- ASSIGNMENT
Stop after the line containing "U1: none -> NOT (in N9, out N4)"; retype every line of the data before it exactly, starting from the first.

- RECORDS FOR THE EXERCISE
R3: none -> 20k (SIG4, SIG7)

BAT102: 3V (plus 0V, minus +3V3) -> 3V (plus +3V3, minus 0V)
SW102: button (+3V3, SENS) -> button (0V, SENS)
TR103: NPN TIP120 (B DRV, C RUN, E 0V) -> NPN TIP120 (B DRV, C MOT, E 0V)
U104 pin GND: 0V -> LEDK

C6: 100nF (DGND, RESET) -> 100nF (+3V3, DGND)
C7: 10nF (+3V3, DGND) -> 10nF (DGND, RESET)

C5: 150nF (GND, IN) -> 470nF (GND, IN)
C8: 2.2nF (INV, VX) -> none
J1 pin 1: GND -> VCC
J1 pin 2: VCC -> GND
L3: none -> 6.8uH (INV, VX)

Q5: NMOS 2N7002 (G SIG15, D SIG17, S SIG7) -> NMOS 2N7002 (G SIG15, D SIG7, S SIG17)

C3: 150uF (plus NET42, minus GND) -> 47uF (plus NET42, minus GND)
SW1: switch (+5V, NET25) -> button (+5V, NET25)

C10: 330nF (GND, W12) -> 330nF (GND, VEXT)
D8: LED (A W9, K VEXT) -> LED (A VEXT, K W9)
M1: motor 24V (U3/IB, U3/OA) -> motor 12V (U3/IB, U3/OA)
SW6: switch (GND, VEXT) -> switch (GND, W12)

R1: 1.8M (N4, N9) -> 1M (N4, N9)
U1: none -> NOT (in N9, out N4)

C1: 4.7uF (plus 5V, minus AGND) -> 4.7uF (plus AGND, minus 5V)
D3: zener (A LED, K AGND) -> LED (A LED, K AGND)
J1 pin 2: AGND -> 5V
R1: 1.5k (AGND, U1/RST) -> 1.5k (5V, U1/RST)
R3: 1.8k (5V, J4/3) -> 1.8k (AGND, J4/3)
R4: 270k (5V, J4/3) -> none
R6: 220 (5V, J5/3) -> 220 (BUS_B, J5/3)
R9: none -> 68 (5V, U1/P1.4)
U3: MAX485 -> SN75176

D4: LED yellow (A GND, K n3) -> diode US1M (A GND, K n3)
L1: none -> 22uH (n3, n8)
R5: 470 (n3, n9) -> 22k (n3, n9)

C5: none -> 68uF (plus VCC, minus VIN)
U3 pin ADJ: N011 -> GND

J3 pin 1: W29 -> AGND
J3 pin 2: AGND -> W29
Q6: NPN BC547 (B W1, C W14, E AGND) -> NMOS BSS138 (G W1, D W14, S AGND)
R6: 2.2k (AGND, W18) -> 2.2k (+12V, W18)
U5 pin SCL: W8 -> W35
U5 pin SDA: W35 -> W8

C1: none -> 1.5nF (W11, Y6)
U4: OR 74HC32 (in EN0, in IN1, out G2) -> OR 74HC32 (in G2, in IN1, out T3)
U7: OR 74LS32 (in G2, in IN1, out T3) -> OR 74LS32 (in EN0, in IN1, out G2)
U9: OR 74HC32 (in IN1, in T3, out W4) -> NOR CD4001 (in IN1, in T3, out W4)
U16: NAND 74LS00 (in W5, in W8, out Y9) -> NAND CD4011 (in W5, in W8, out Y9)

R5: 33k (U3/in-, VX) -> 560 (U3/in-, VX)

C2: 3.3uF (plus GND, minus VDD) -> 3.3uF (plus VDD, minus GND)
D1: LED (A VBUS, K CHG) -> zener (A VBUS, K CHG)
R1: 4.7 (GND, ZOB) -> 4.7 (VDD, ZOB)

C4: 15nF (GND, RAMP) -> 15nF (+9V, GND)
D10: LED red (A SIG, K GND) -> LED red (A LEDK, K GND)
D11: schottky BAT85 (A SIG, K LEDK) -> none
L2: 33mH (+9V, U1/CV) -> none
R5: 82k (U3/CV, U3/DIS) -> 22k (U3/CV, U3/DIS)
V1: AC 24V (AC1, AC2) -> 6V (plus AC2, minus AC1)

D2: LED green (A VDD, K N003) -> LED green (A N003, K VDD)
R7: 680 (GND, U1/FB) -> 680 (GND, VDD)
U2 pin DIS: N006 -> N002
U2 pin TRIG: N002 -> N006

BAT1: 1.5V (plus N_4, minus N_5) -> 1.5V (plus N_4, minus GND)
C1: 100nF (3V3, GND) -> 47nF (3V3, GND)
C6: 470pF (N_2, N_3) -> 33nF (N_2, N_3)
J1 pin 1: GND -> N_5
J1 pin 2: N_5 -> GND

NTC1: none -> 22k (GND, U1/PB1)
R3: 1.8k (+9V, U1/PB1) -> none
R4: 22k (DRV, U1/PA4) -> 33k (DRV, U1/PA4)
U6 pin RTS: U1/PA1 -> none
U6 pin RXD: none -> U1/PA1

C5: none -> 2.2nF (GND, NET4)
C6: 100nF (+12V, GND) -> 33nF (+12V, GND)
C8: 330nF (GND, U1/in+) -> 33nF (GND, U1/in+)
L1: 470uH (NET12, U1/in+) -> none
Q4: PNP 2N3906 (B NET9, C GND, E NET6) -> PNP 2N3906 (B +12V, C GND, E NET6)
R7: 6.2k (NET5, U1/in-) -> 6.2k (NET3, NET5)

- SOLUTION TO THIS EXERCISE
R3: none -> 20k (SIG4, SIG7)

BAT102: 3V (plus 0V, minus +3V3) -> 3V (plus +3V3, minus 0V)
SW102: button (+3V3, SENS) -> button (0V, SENS)
TR103: NPN TIP120 (B DRV, C RUN, E 0V) -> NPN TIP120 (B DRV, C MOT, E 0V)
U104 pin GND: 0V -> LEDK

C6: 100nF (DGND, RESET) -> 100nF (+3V3, DGND)
C7: 10nF (+3V3, DGND) -> 10nF (DGND, RESET)

C5: 150nF (GND, IN) -> 470nF (GND, IN)
C8: 2.2nF (INV, VX) -> none
J1 pin 1: GND -> VCC
J1 pin 2: VCC -> GND
L3: none -> 6.8uH (INV, VX)

Q5: NMOS 2N7002 (G SIG15, D SIG17, S SIG7) -> NMOS 2N7002 (G SIG15, D SIG7, S SIG17)

C3: 150uF (plus NET42, minus GND) -> 47uF (plus NET42, minus GND)
SW1: switch (+5V, NET25) -> button (+5V, NET25)

C10: 330nF (GND, W12) -> 330nF (GND, VEXT)
D8: LED (A W9, K VEXT) -> LED (A VEXT, K W9)
M1: motor 24V (U3/IB, U3/OA) -> motor 12V (U3/IB, U3/OA)
SW6: switch (GND, VEXT) -> switch (GND, W12)

R1: 1.8M (N4, N9) -> 1M (N4, N9)
U1: none -> NOT (in N9, out N4)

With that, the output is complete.